(Beginning of Record set)

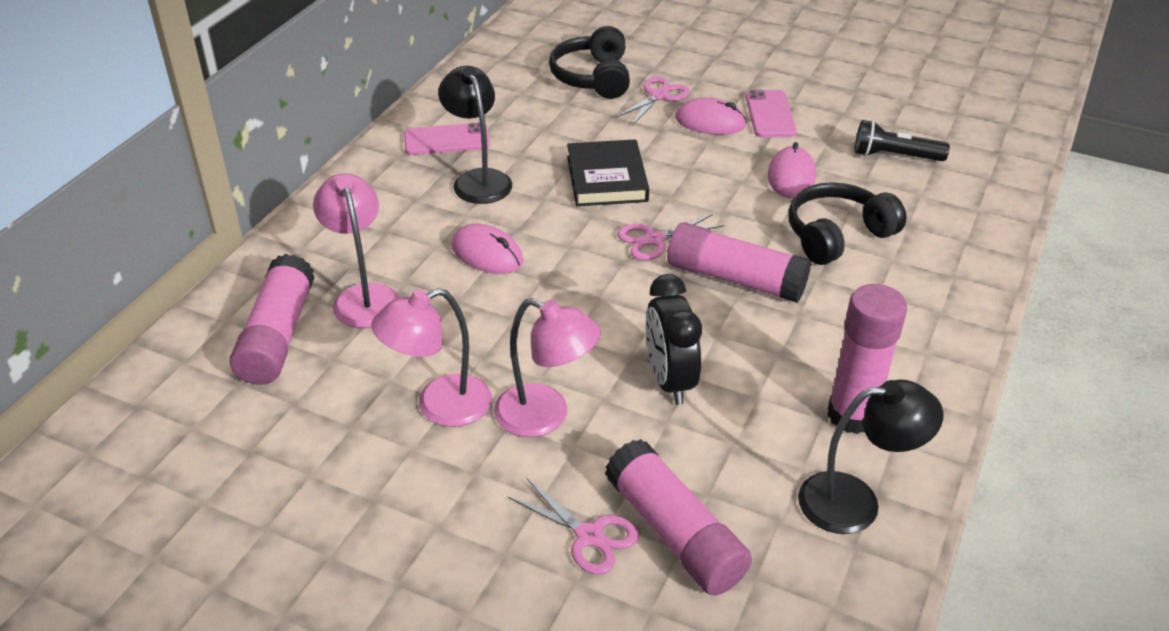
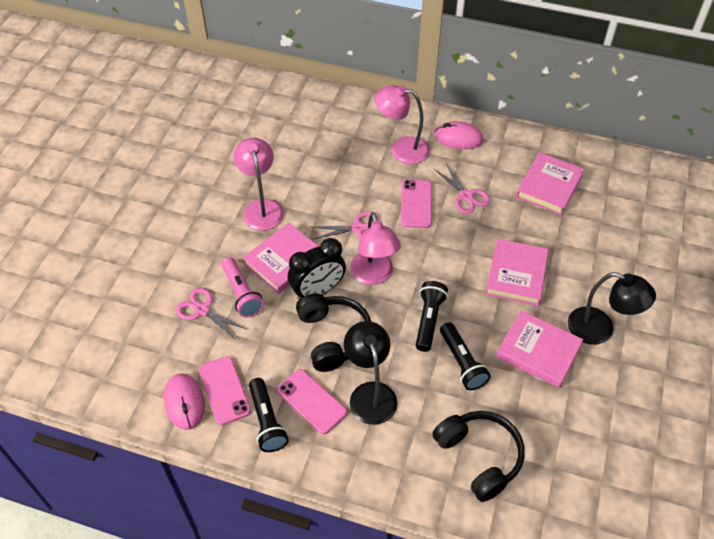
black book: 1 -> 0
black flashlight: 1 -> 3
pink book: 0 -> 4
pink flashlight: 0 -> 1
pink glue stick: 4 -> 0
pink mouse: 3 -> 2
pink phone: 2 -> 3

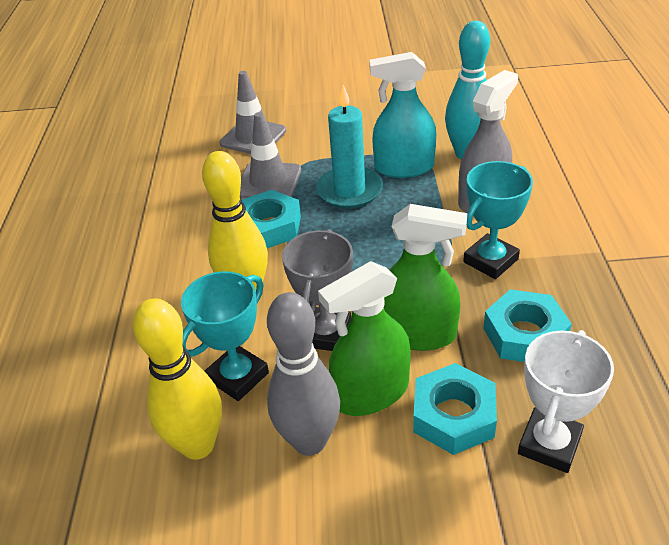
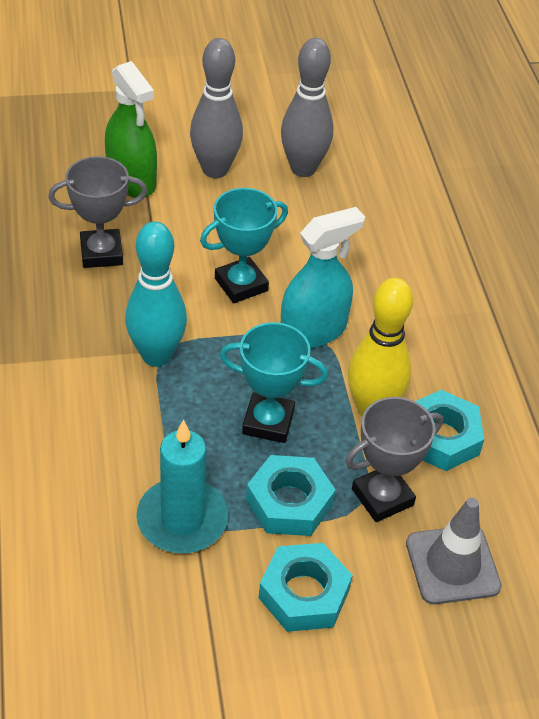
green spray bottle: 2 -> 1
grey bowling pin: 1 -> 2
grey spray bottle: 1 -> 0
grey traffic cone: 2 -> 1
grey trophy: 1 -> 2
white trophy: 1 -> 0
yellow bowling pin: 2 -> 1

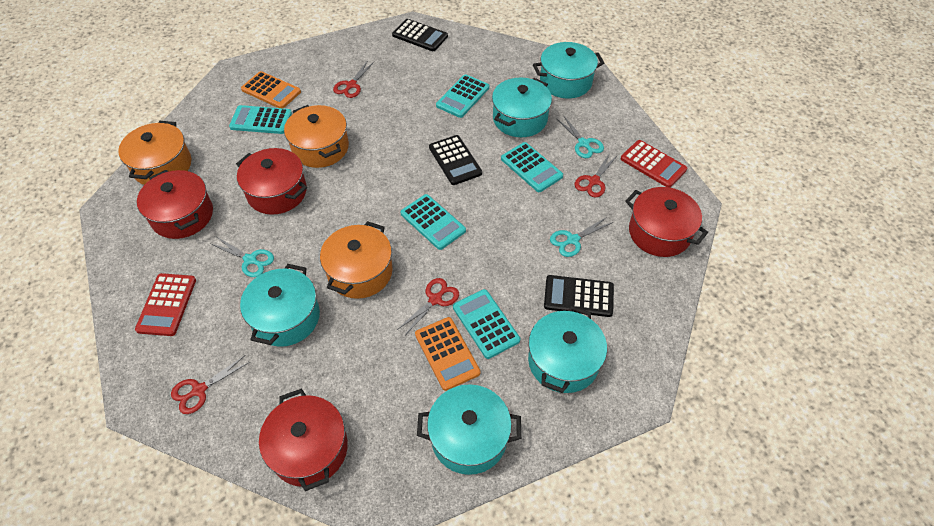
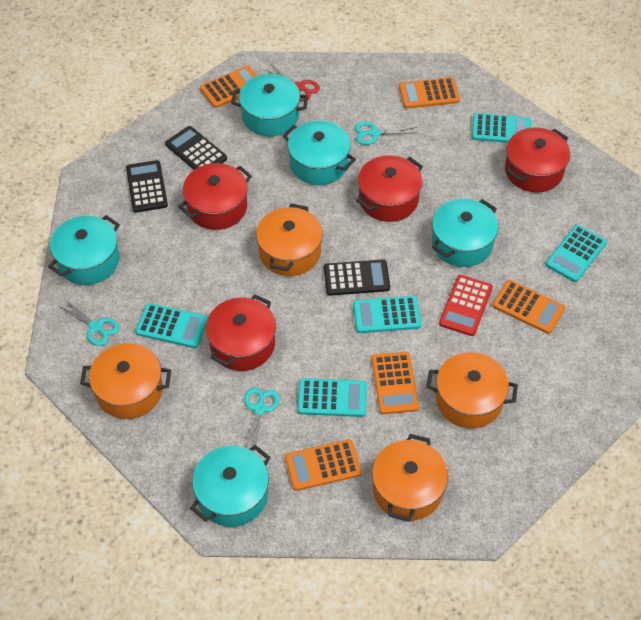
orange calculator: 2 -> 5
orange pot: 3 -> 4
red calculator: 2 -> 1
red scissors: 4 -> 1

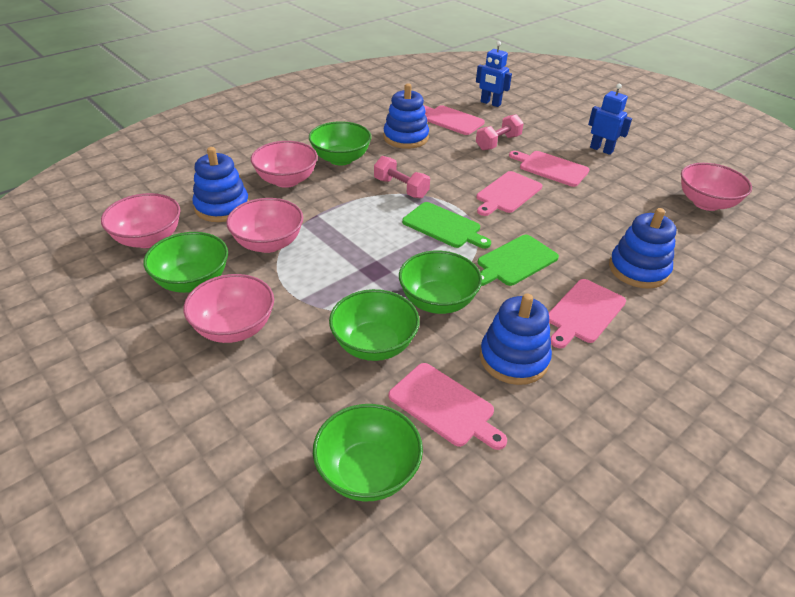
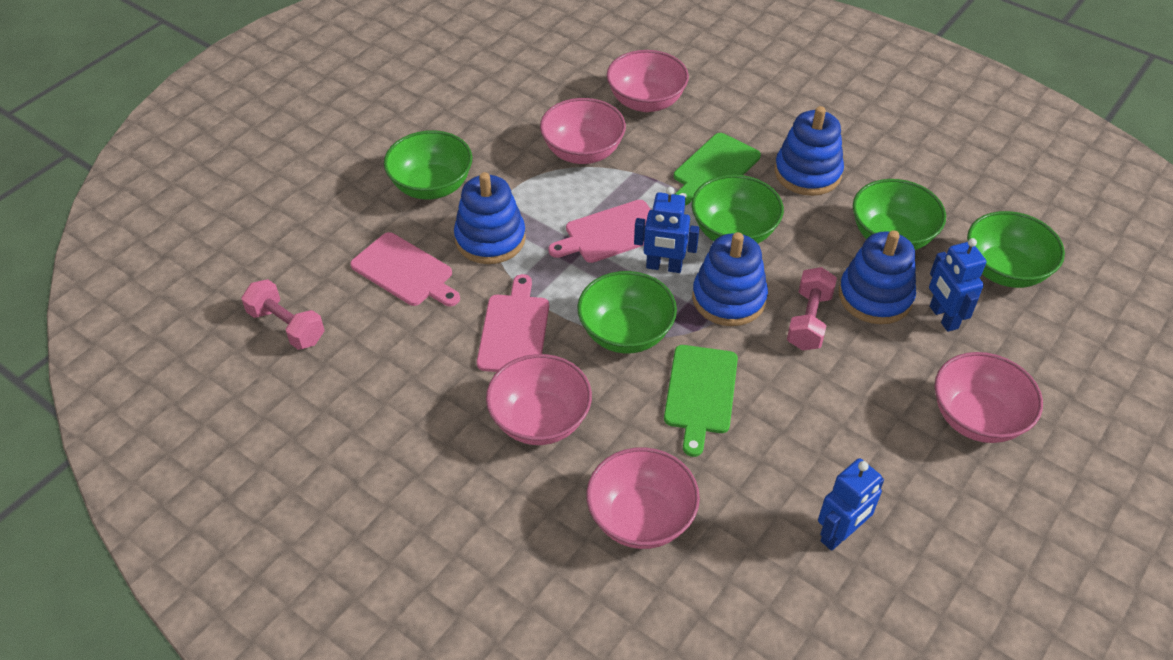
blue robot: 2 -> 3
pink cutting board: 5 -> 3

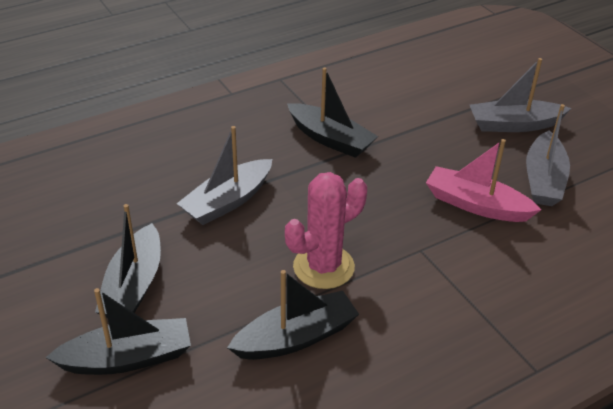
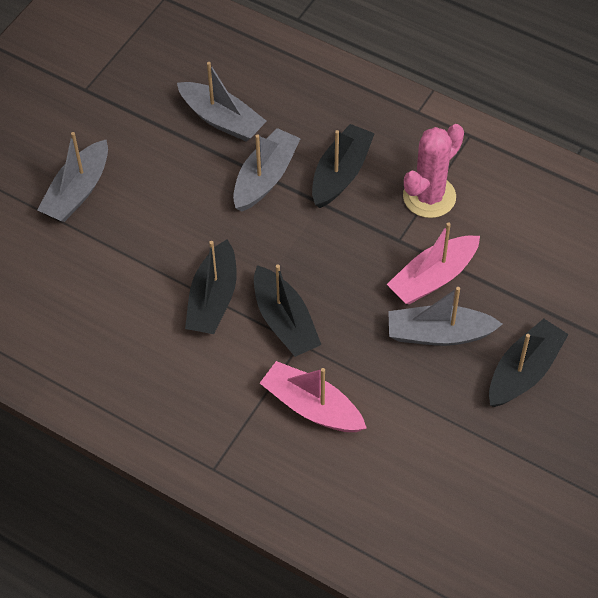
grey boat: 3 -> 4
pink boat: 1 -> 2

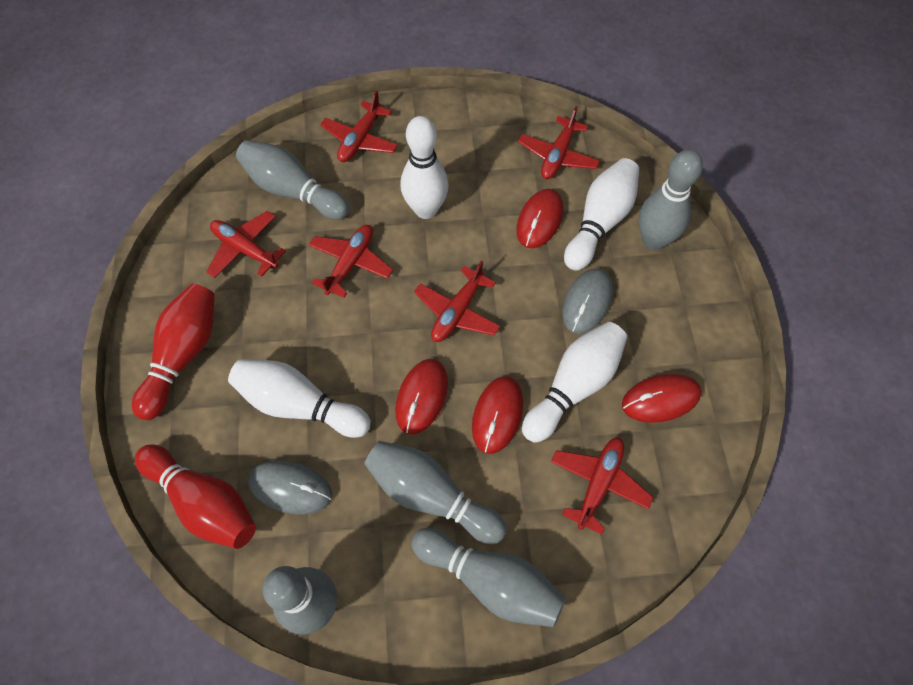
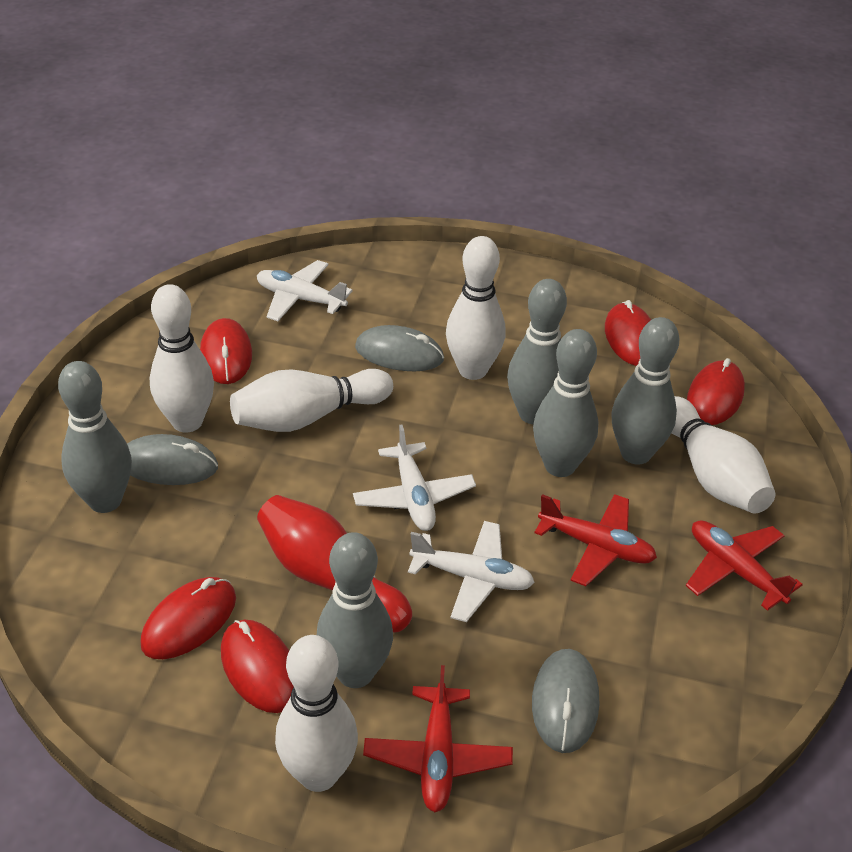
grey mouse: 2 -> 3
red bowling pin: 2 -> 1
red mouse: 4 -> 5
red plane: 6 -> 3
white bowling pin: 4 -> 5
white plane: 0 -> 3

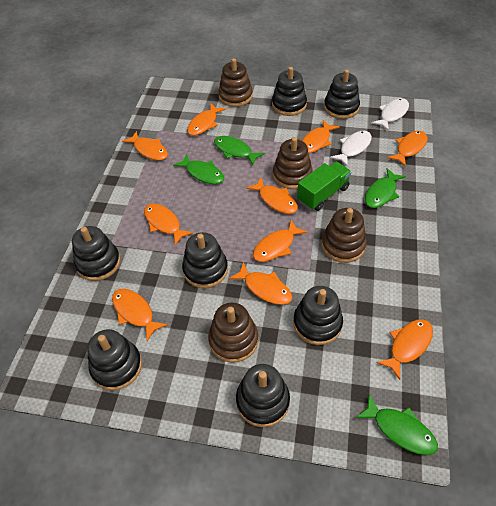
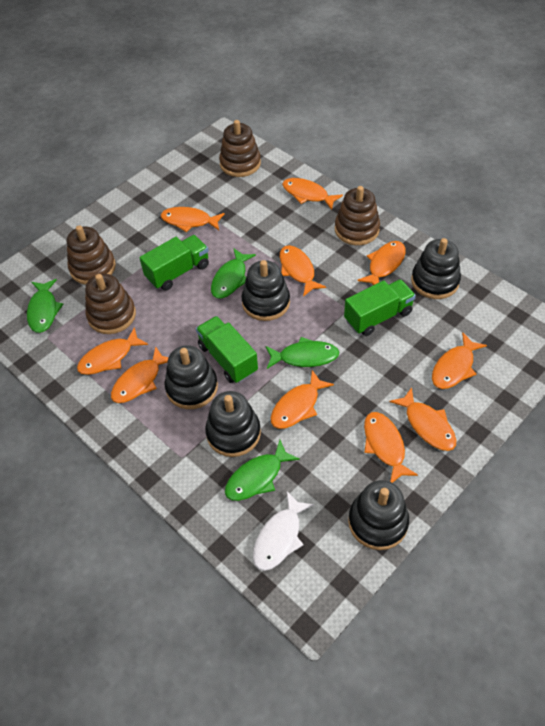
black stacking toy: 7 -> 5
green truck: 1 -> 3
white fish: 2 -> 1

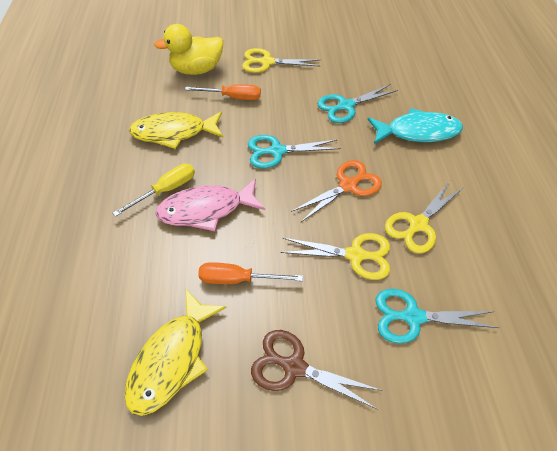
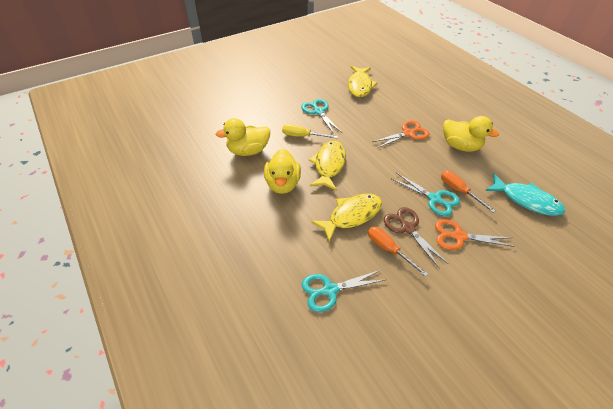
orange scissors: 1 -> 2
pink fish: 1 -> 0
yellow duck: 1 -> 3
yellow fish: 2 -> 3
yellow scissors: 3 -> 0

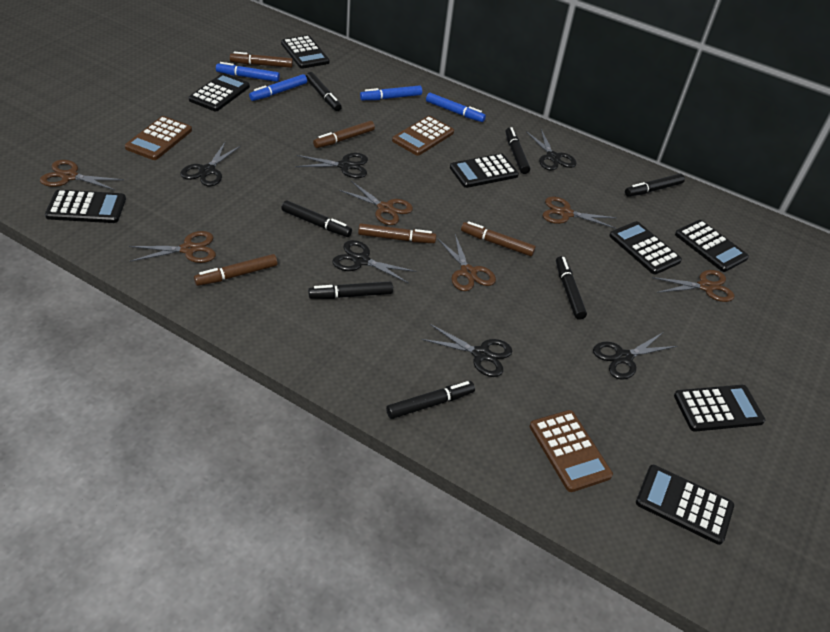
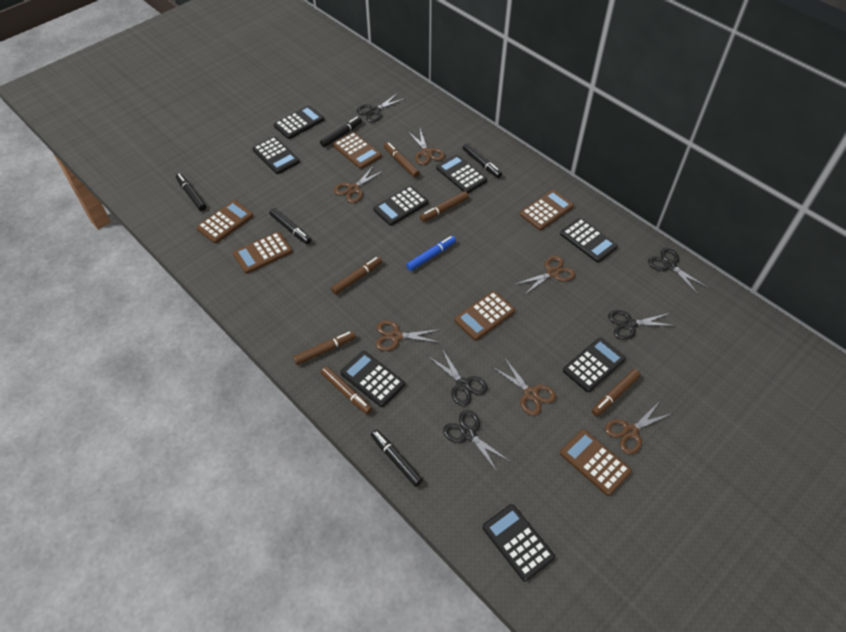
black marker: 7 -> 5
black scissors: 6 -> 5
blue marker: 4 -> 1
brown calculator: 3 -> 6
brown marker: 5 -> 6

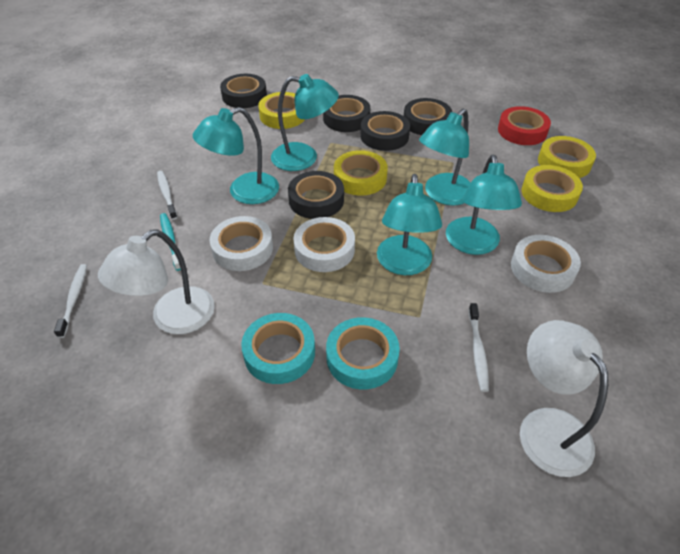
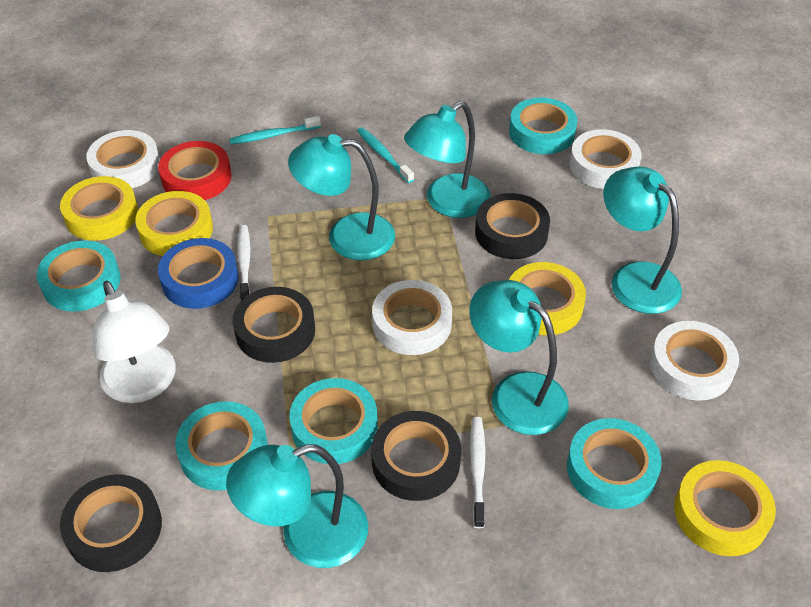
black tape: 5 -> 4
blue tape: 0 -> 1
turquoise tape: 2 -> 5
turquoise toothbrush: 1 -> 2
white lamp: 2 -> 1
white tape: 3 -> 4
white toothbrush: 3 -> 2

(End of Record set)

* Task details
Omit the pictures. Print, word for word, the lines from the beginning of the entries above through the line that holds "white trophy: 1 -> 0".

* Result of the exercise
black book: 1 -> 0
black flashlight: 1 -> 3
pink book: 0 -> 4
pink flashlight: 0 -> 1
pink glue stick: 4 -> 0
pink mouse: 3 -> 2
pink phone: 2 -> 3

green spray bottle: 2 -> 1
grey bowling pin: 1 -> 2
grey spray bottle: 1 -> 0
grey traffic cone: 2 -> 1
grey trophy: 1 -> 2
white trophy: 1 -> 0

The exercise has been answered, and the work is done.